## [WHAT YOU ARE ASKED TO DO]
Please give the data again in full, exactly as provided.

## [RAW DATA]
[Start of Attachment]
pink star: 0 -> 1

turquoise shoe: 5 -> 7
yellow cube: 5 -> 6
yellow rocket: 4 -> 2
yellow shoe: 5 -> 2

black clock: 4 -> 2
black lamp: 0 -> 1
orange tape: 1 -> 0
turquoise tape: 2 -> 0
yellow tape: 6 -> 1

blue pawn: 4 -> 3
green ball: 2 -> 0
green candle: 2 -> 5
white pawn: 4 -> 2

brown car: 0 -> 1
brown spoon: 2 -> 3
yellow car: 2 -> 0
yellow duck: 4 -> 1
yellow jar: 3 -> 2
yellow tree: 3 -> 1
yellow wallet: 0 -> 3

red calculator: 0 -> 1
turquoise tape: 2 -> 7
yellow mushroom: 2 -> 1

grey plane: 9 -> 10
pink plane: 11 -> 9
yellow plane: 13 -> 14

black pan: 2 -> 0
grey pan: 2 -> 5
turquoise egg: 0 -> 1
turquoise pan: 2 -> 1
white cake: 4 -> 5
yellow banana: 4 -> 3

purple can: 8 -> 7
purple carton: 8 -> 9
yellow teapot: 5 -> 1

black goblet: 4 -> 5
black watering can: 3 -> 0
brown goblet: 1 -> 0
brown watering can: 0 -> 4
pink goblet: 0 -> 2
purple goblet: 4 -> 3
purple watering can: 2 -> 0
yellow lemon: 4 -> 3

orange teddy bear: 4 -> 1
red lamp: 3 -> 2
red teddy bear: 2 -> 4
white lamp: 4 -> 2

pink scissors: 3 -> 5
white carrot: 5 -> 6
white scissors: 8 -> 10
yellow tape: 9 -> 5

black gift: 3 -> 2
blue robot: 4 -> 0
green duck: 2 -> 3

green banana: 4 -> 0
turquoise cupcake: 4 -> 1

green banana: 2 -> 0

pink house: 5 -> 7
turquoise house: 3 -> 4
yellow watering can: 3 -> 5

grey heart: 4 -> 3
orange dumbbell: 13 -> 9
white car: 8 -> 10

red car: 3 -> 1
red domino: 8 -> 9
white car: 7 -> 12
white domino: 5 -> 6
[End of Attachment]
## [RESULT FOR THIS EXERCISE]
pink star: 0 -> 1

turquoise shoe: 5 -> 7
yellow cube: 5 -> 6
yellow rocket: 4 -> 2
yellow shoe: 5 -> 2

black clock: 4 -> 2
black lamp: 0 -> 1
orange tape: 1 -> 0
turquoise tape: 2 -> 0
yellow tape: 6 -> 1

blue pawn: 4 -> 3
green ball: 2 -> 0
green candle: 2 -> 5
white pawn: 4 -> 2

brown car: 0 -> 1
brown spoon: 2 -> 3
yellow car: 2 -> 0
yellow duck: 4 -> 1
yellow jar: 3 -> 2
yellow tree: 3 -> 1
yellow wallet: 0 -> 3

red calculator: 0 -> 1
turquoise tape: 2 -> 7
yellow mushroom: 2 -> 1

grey plane: 9 -> 10
pink plane: 11 -> 9
yellow plane: 13 -> 14

black pan: 2 -> 0
grey pan: 2 -> 5
turquoise egg: 0 -> 1
turquoise pan: 2 -> 1
white cake: 4 -> 5
yellow banana: 4 -> 3

purple can: 8 -> 7
purple carton: 8 -> 9
yellow teapot: 5 -> 1

black goblet: 4 -> 5
black watering can: 3 -> 0
brown goblet: 1 -> 0
brown watering can: 0 -> 4
pink goblet: 0 -> 2
purple goblet: 4 -> 3
purple watering can: 2 -> 0
yellow lemon: 4 -> 3

orange teddy bear: 4 -> 1
red lamp: 3 -> 2
red teddy bear: 2 -> 4
white lamp: 4 -> 2

pink scissors: 3 -> 5
white carrot: 5 -> 6
white scissors: 8 -> 10
yellow tape: 9 -> 5

black gift: 3 -> 2
blue robot: 4 -> 0
green duck: 2 -> 3

green banana: 4 -> 0
turquoise cupcake: 4 -> 1

green banana: 2 -> 0

pink house: 5 -> 7
turquoise house: 3 -> 4
yellow watering can: 3 -> 5

grey heart: 4 -> 3
orange dumbbell: 13 -> 9
white car: 8 -> 10

red car: 3 -> 1
red domino: 8 -> 9
white car: 7 -> 12
white domino: 5 -> 6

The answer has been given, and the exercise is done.